* WHAT IS BEING ASKED:
Your task is to copy the stretch of lines in the records below that begins with the line containing "(359, 187) = (511, 236): pink" and ends with the line containing "(724, 348) = (613, 341): grey", exactly as written, with nothing added.

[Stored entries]
★ ★ ★ ★ ★
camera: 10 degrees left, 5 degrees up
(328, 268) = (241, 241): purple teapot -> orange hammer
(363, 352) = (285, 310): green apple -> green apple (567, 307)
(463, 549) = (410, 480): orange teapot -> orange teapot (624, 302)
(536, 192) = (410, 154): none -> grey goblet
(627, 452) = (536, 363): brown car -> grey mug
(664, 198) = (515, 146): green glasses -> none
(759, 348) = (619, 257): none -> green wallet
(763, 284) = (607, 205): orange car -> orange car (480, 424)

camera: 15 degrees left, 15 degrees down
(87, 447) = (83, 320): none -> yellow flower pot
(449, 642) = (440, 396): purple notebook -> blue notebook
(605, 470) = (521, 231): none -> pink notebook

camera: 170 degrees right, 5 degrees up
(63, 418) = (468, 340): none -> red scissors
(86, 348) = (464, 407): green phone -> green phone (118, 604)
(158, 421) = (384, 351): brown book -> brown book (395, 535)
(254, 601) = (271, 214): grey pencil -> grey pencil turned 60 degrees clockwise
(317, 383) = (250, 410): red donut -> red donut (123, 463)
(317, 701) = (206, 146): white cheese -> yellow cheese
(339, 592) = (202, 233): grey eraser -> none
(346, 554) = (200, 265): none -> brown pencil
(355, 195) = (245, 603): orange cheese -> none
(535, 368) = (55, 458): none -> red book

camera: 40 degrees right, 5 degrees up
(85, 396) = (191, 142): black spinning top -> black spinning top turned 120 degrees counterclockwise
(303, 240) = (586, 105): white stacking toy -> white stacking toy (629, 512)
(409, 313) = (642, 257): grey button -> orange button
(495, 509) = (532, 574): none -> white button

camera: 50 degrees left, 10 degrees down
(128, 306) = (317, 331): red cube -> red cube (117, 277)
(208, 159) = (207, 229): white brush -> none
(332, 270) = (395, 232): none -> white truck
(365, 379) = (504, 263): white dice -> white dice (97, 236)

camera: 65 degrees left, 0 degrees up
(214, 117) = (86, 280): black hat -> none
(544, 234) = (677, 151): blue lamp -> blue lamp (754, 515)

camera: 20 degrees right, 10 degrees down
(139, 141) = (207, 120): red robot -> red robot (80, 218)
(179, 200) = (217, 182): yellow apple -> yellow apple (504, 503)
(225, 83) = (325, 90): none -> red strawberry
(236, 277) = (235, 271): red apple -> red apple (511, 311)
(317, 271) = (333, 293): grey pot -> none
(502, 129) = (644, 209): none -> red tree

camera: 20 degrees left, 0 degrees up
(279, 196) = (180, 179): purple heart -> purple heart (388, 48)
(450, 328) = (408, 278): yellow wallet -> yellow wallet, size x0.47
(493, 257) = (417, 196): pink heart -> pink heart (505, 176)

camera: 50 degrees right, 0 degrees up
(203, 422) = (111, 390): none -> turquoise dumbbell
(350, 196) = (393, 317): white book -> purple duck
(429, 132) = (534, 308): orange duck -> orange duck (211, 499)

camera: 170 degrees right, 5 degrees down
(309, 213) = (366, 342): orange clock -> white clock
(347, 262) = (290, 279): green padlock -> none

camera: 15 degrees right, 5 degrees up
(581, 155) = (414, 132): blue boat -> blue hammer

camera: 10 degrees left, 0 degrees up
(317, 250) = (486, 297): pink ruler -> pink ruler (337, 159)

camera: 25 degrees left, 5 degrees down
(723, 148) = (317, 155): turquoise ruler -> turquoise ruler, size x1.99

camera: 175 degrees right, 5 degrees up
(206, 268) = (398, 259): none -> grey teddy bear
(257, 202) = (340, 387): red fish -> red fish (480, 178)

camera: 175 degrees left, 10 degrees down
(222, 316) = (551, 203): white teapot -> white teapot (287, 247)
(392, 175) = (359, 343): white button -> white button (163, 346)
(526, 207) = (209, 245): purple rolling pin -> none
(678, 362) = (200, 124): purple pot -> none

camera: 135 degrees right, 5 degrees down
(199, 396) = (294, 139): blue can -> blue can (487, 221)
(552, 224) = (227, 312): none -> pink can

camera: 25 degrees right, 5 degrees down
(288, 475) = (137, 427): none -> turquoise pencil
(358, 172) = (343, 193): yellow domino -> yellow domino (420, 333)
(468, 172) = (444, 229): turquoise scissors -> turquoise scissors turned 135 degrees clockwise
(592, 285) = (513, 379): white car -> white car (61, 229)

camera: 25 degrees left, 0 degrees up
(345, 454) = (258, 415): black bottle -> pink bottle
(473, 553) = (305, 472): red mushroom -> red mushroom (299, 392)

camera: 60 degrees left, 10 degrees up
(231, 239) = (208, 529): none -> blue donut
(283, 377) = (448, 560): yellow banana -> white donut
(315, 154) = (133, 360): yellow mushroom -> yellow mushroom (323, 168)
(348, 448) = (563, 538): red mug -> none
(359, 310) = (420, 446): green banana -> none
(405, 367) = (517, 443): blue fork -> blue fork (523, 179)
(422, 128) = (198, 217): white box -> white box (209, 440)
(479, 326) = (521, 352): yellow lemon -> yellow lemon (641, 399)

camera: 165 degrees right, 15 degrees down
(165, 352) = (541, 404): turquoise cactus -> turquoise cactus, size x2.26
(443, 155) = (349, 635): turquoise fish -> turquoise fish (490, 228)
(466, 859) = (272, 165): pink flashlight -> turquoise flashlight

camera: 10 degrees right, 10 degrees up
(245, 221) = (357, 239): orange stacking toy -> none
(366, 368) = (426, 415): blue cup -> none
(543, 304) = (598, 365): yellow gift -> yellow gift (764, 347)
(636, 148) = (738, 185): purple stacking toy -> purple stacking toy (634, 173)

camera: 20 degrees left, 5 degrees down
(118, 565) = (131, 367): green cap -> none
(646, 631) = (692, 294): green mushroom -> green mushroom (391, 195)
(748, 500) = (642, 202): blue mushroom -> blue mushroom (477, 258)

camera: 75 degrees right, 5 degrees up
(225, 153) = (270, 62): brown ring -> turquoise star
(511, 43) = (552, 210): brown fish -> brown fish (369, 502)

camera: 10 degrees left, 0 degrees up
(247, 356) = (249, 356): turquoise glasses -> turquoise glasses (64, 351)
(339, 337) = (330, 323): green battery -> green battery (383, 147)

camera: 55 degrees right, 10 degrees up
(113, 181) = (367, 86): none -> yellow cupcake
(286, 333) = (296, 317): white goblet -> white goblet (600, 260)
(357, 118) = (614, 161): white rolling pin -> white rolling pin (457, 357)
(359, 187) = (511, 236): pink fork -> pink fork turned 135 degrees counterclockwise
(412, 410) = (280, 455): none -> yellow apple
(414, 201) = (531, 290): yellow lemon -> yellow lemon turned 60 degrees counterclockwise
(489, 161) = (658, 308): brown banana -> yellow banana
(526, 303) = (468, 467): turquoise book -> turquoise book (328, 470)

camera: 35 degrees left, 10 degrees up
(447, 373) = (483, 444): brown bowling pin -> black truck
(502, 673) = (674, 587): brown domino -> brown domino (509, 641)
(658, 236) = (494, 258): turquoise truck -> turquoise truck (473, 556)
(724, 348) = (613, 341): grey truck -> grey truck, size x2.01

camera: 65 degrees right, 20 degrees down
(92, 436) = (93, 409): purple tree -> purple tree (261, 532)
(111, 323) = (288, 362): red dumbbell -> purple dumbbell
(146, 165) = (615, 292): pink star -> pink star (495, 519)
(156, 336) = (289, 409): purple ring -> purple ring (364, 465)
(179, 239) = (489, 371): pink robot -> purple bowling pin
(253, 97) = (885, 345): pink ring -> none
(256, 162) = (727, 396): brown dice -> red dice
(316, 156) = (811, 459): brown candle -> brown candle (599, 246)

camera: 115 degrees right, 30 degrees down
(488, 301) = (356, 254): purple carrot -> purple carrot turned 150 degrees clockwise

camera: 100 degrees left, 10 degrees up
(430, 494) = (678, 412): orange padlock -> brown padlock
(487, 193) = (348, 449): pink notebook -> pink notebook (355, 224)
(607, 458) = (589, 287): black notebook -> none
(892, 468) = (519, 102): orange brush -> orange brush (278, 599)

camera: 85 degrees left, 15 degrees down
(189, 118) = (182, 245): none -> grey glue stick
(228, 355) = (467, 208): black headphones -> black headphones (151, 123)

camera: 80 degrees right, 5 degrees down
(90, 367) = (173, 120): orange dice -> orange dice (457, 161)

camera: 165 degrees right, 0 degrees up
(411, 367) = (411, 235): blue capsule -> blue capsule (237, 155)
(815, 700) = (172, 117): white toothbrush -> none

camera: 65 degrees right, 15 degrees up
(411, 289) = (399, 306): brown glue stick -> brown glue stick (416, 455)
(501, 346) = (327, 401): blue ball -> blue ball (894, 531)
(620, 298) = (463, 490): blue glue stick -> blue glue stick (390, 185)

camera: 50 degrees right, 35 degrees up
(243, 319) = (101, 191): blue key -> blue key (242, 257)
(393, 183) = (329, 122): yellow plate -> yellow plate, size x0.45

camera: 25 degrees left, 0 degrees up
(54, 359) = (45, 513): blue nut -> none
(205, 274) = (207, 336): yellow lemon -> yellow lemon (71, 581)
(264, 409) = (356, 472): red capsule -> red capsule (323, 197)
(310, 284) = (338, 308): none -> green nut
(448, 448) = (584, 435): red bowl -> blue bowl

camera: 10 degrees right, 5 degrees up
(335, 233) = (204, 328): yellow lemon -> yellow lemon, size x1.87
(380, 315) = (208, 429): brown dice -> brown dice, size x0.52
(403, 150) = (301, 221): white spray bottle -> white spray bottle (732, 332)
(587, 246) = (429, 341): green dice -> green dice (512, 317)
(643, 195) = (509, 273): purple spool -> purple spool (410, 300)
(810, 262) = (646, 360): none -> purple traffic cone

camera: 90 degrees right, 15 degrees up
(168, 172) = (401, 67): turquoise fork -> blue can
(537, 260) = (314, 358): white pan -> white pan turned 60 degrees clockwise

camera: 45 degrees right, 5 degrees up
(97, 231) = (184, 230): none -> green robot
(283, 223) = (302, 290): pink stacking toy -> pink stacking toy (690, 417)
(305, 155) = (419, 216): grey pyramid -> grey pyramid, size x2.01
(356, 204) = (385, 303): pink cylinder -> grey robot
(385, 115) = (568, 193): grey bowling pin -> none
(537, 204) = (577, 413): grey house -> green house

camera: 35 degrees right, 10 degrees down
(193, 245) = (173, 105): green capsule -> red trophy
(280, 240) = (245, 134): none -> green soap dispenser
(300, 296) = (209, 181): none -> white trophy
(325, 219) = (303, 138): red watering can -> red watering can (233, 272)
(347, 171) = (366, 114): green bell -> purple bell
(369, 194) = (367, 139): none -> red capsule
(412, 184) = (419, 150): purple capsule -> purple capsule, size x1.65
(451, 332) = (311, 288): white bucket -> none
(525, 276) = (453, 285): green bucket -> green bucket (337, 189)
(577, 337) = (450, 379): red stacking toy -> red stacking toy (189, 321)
★ ★ ★ ★ ★
* ANSWER SECTION:
(359, 187) = (511, 236): pink fork -> pink fork turned 135 degrees counterclockwise
(412, 410) = (280, 455): none -> yellow apple
(414, 201) = (531, 290): yellow lemon -> yellow lemon turned 60 degrees counterclockwise
(489, 161) = (658, 308): brown banana -> yellow banana
(526, 303) = (468, 467): turquoise book -> turquoise book (328, 470)

camera: 35 degrees left, 10 degrees up
(447, 373) = (483, 444): brown bowling pin -> black truck
(502, 673) = (674, 587): brown domino -> brown domino (509, 641)
(658, 236) = (494, 258): turquoise truck -> turquoise truck (473, 556)
(724, 348) = (613, 341): grey truck -> grey truck, size x2.01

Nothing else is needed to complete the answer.